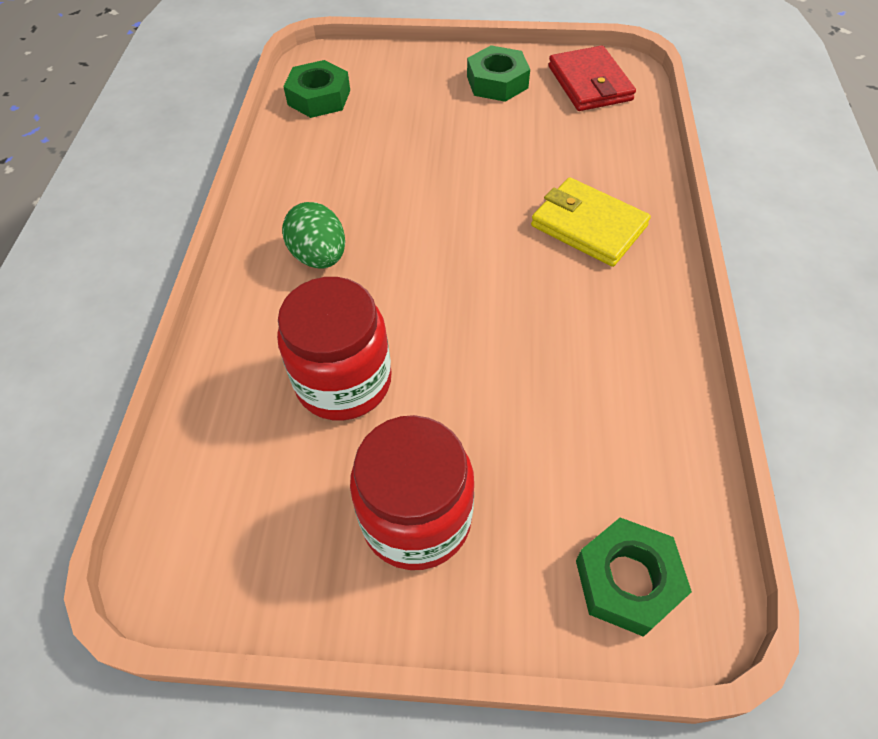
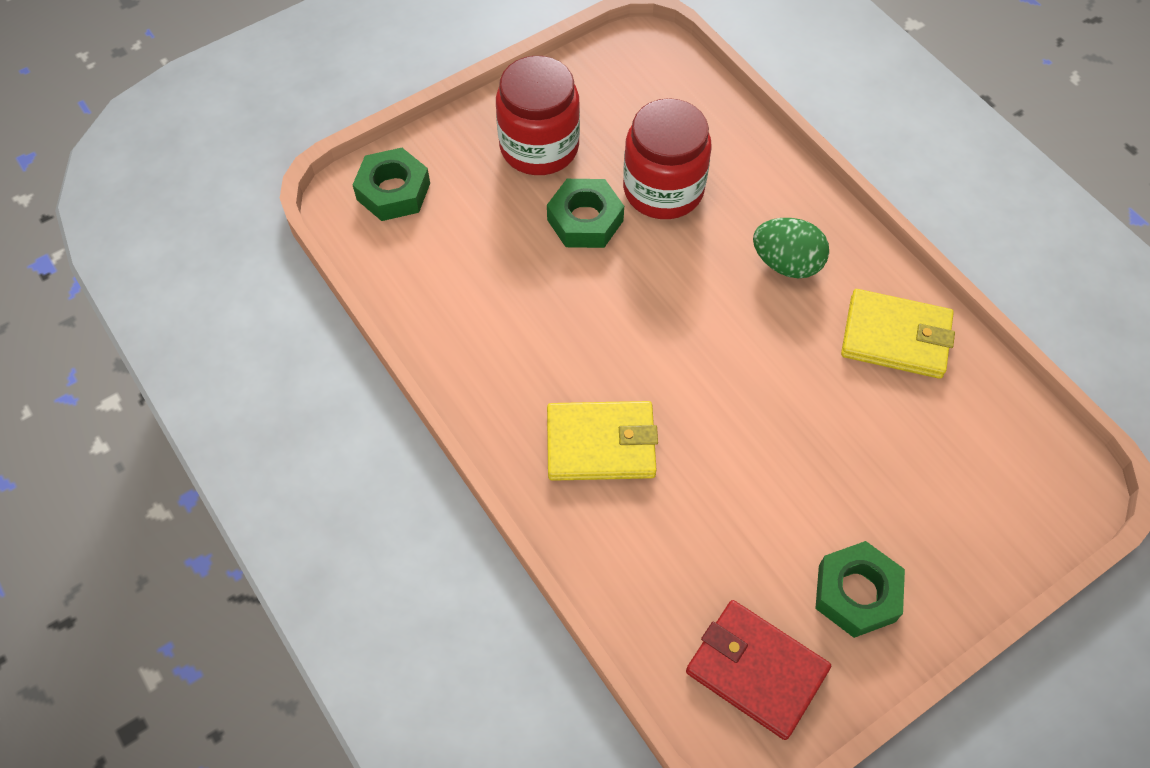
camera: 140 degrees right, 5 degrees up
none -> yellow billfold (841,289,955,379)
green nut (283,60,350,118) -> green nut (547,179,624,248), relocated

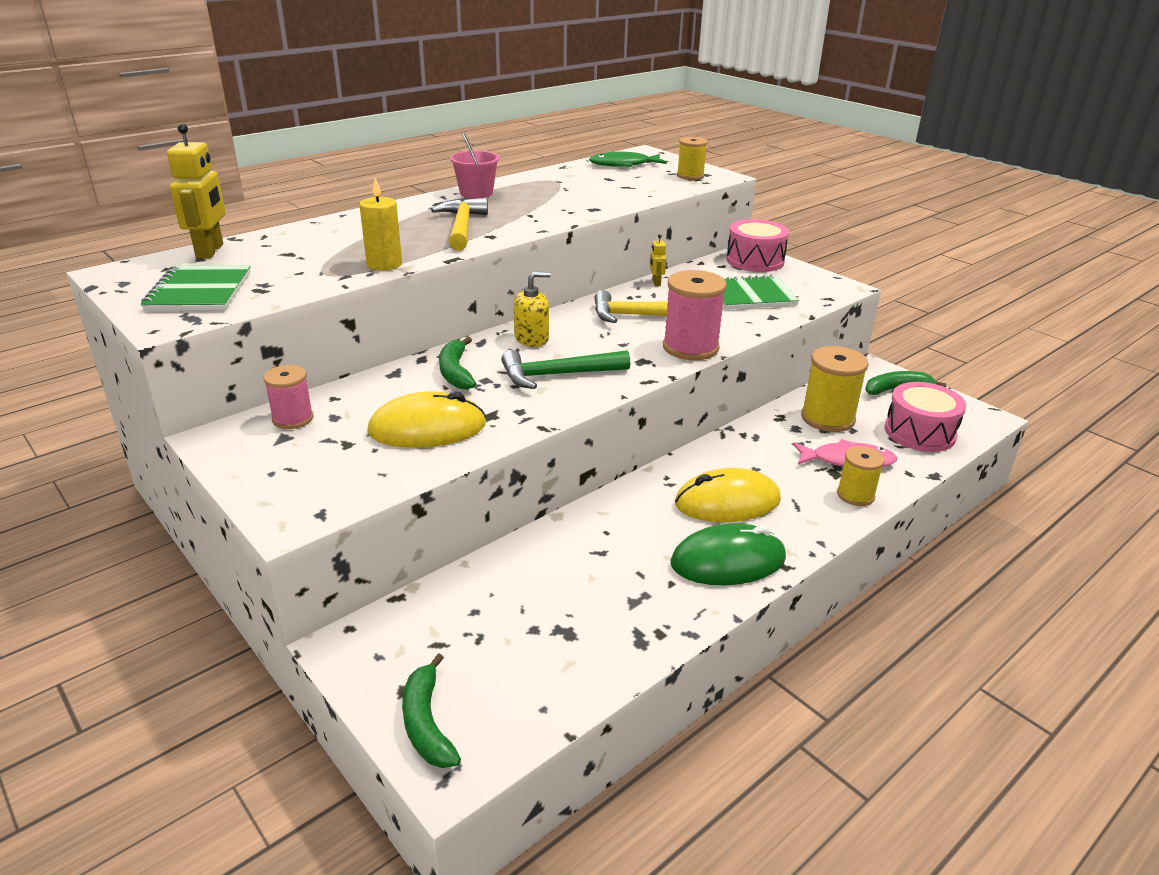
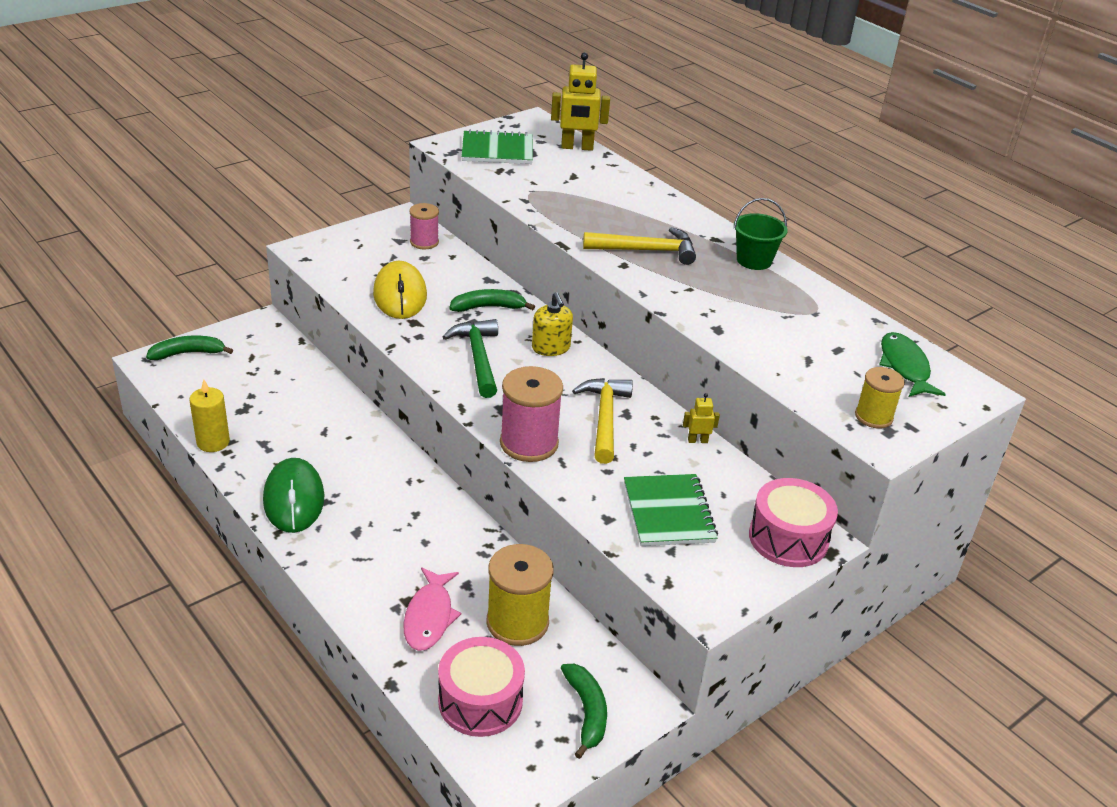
camera: 90 degrees right, 5 degrees up
yellow PC mouse (675,468,781,522) -> none
yellow reel of thread (837,446,884,506) -> none
yellow pillar candle (359,178,402,270) -> yellow pillar candle (189,380,230,452), relocated
rose-pink sand bucket (450,132,500,198) -> green sand bucket (734,198,788,270)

→ **Your assignment**:
Inclusive range, exact copy: the line containing "green nut (283,60,350,118)" through the last line of the listing. Print nothing else, and no pictures.

→ **Answer to the problem**:
green nut (283,60,350,118) -> green nut (547,179,624,248), relocated

camera: 90 degrees right, 5 degrees up
yellow PC mouse (675,468,781,522) -> none
yellow reel of thread (837,446,884,506) -> none
yellow pillar candle (359,178,402,270) -> yellow pillar candle (189,380,230,452), relocated
rose-pink sand bucket (450,132,500,198) -> green sand bucket (734,198,788,270)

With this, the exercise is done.